**Work instructions**: Write the entries out again exactly as they stand, but without the pictures.

**Provided data**:
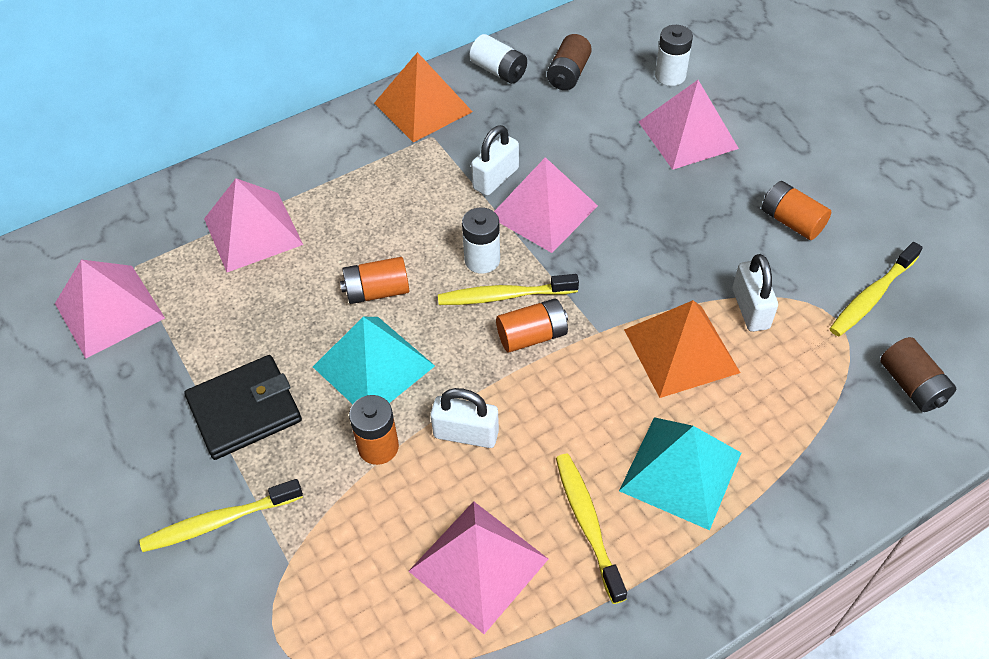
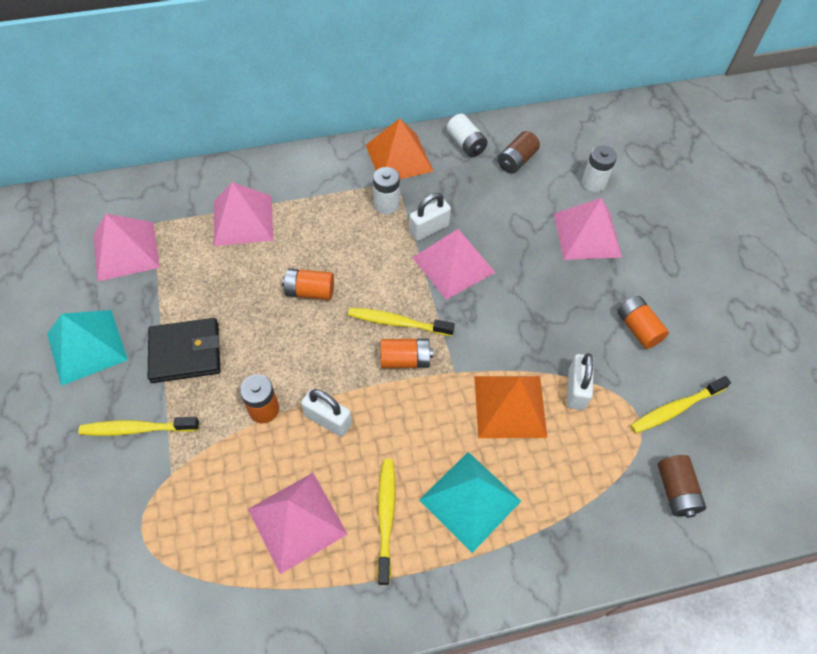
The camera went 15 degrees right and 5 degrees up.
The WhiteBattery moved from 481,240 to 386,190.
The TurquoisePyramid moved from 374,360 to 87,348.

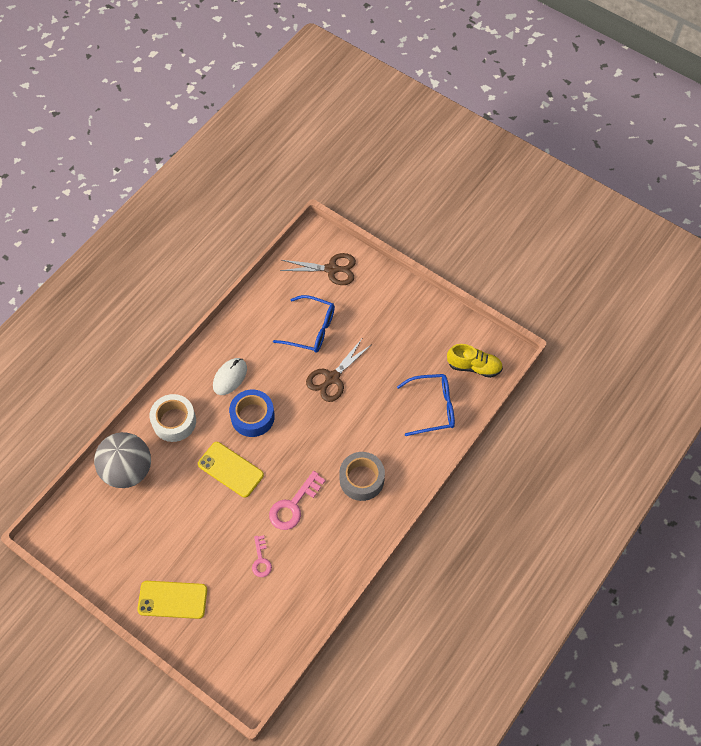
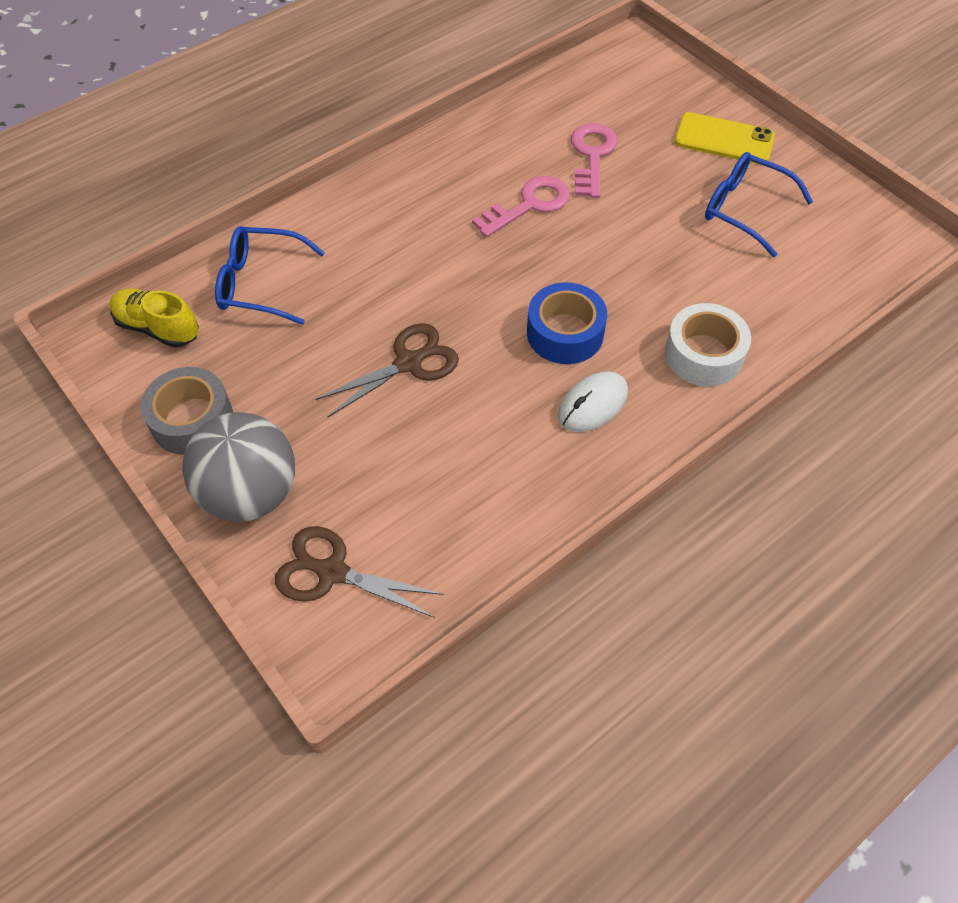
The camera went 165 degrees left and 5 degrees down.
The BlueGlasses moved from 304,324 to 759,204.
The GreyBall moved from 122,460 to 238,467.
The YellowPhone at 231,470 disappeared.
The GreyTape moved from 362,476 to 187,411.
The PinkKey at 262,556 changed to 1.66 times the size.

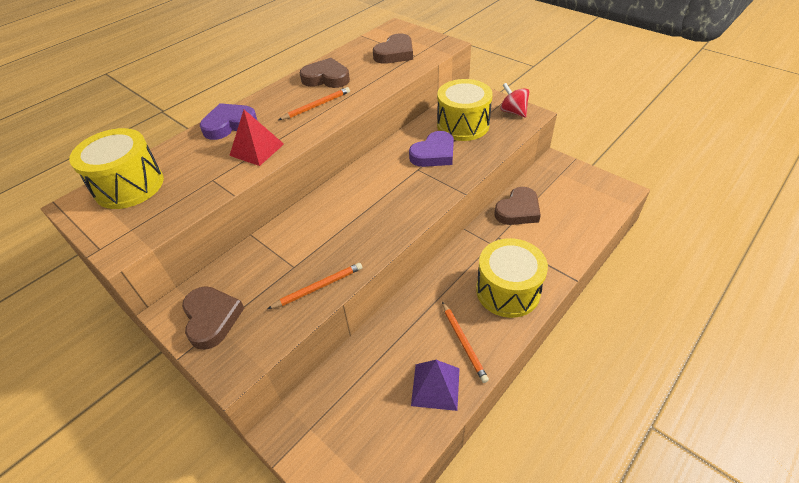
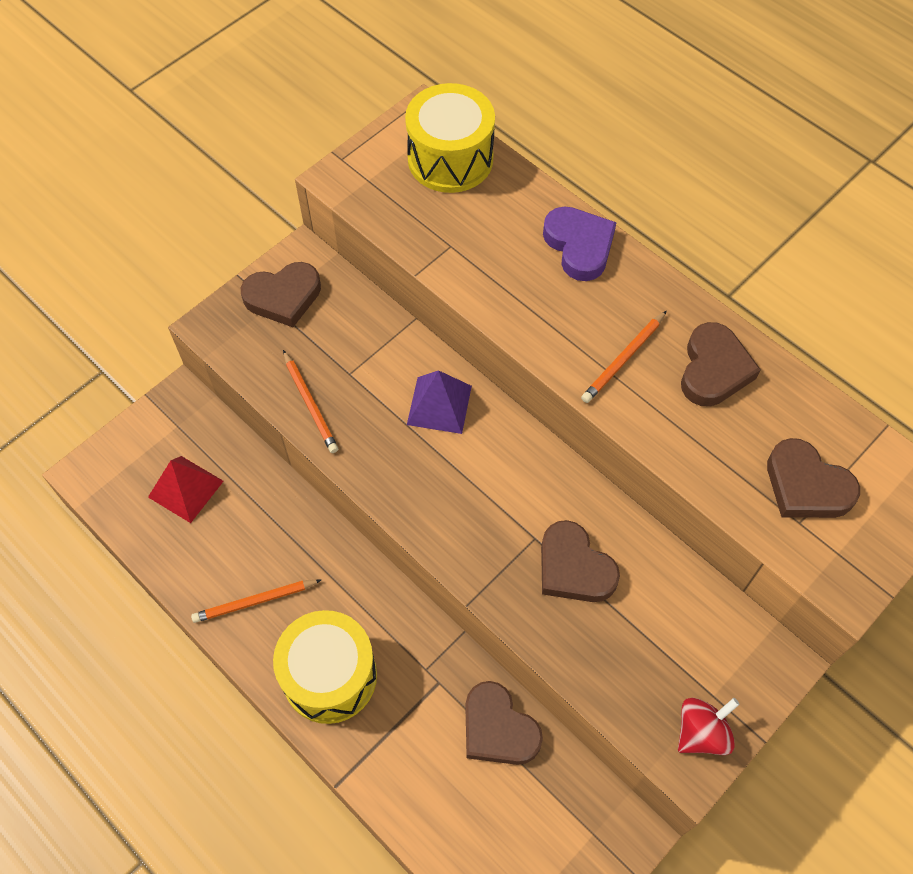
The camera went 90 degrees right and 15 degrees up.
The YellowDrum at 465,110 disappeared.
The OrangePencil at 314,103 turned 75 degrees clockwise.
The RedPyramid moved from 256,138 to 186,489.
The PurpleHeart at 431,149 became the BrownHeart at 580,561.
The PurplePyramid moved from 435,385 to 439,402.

**Task result**:
The camera went 15 degrees right and 5 degrees up.
The WhiteBattery moved from 481,240 to 386,190.
The TurquoisePyramid moved from 374,360 to 87,348.

The camera went 165 degrees left and 5 degrees down.
The BlueGlasses moved from 304,324 to 759,204.
The GreyBall moved from 122,460 to 238,467.
The YellowPhone at 231,470 disappeared.
The GreyTape moved from 362,476 to 187,411.
The PinkKey at 262,556 changed to 1.66 times the size.

The camera went 90 degrees right and 15 degrees up.
The YellowDrum at 465,110 disappeared.
The OrangePencil at 314,103 turned 75 degrees clockwise.
The RedPyramid moved from 256,138 to 186,489.
The PurpleHeart at 431,149 became the BrownHeart at 580,561.
The PurplePyramid moved from 435,385 to 439,402.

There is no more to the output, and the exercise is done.